_Image sequences with shape edits:_
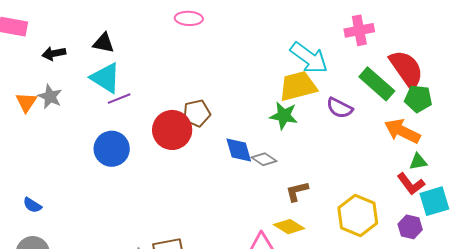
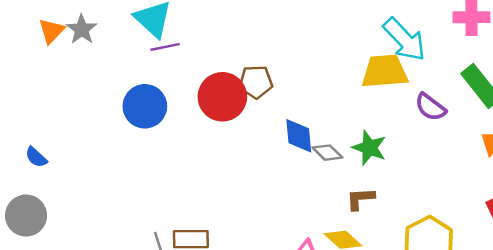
green star: (284, 116) -> (369, 148), moved

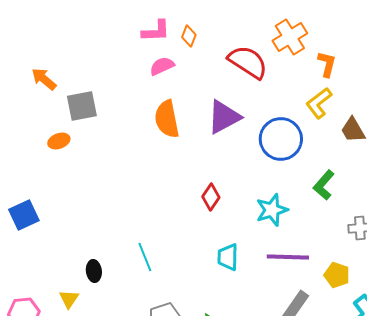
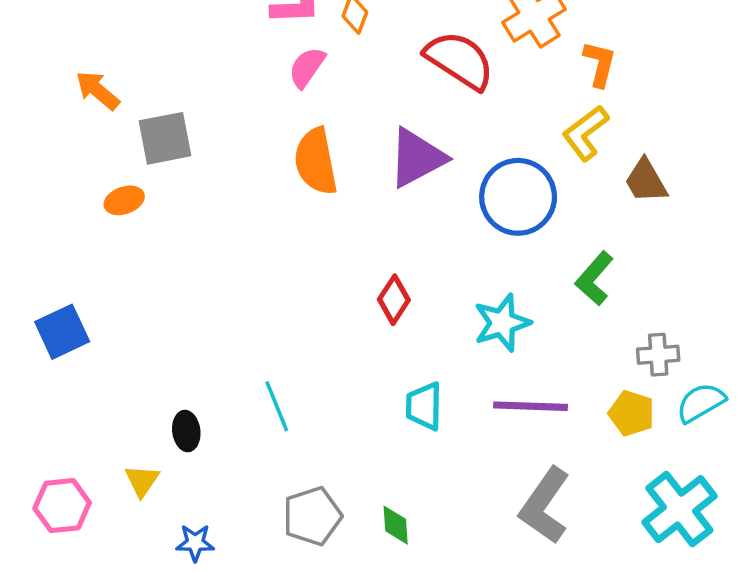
pink semicircle: (162, 66) -> (307, 67), turned -30
yellow pentagon: (337, 275) -> (632, 413), moved

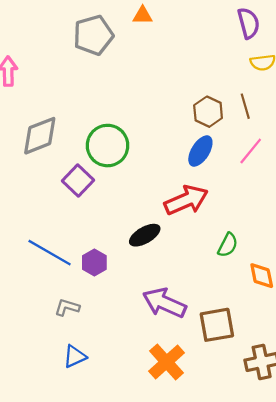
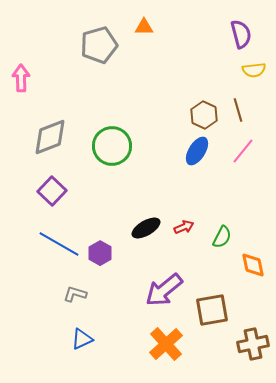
purple square: (78, 181) -> (52, 191), moved
red arrow: (186, 200) -> (184, 227), moved, size x0.5
purple arrow: (164, 303) -> (164, 290), turned -63

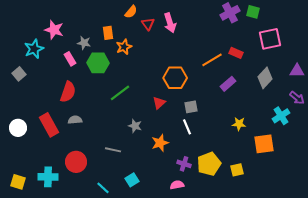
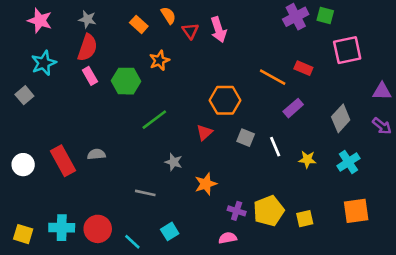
orange semicircle: (131, 12) -> (168, 15), turned -72
pink star: (54, 30) -> (40, 21), moved
orange rectangle: (108, 33) -> (139, 24), moved, turned -40
gray star: (84, 43) -> (87, 19), moved
orange line: (212, 60) -> (273, 77), turned 60
gray diamond: (265, 78) -> (341, 118), moved
red semicircle: (68, 92) -> (87, 48), moved
gray square: (191, 107) -> (246, 138), turned 32
cyan cross: (281, 116) -> (348, 162), moved
white line: (187, 127) -> (275, 147), moved
orange square: (264, 144) -> (356, 211), moved
red circle: (76, 162) -> (98, 229), moved

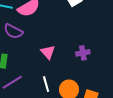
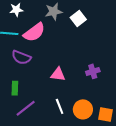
pink triangle: (48, 52) -> (58, 74), turned -35

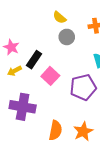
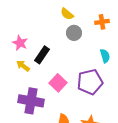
yellow arrow: (14, 71) -> (23, 66), turned 64
pink square: (50, 76) -> (58, 83), moved

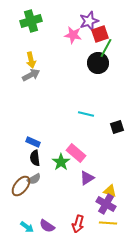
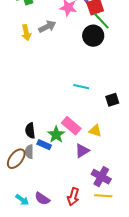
green line: (106, 48) -> (101, 21), turned -72
gray arrow: (31, 75) -> (47, 27), moved
blue rectangle: (33, 142) -> (44, 145), moved
gray semicircle: (34, 179) -> (29, 152), turned 120
yellow triangle: (110, 191) -> (95, 131), moved

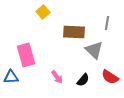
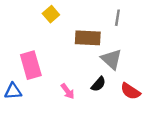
gray line: (107, 23) -> (117, 18), moved
black semicircle: (83, 80) -> (98, 84), moved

_The task:_ Please print exactly the lines from the one holding "yellow arrow: (14, 71) -> (23, 66), turned 64" through the final line of the data above, including both, and skip all pictures.

_Final answer:_
yellow arrow: (14, 71) -> (23, 66), turned 64
pink square: (50, 76) -> (58, 83), moved

green line: (106, 48) -> (101, 21), turned -72
gray arrow: (31, 75) -> (47, 27), moved
blue rectangle: (33, 142) -> (44, 145), moved
gray semicircle: (34, 179) -> (29, 152), turned 120
yellow triangle: (110, 191) -> (95, 131), moved

gray line: (107, 23) -> (117, 18), moved
black semicircle: (83, 80) -> (98, 84), moved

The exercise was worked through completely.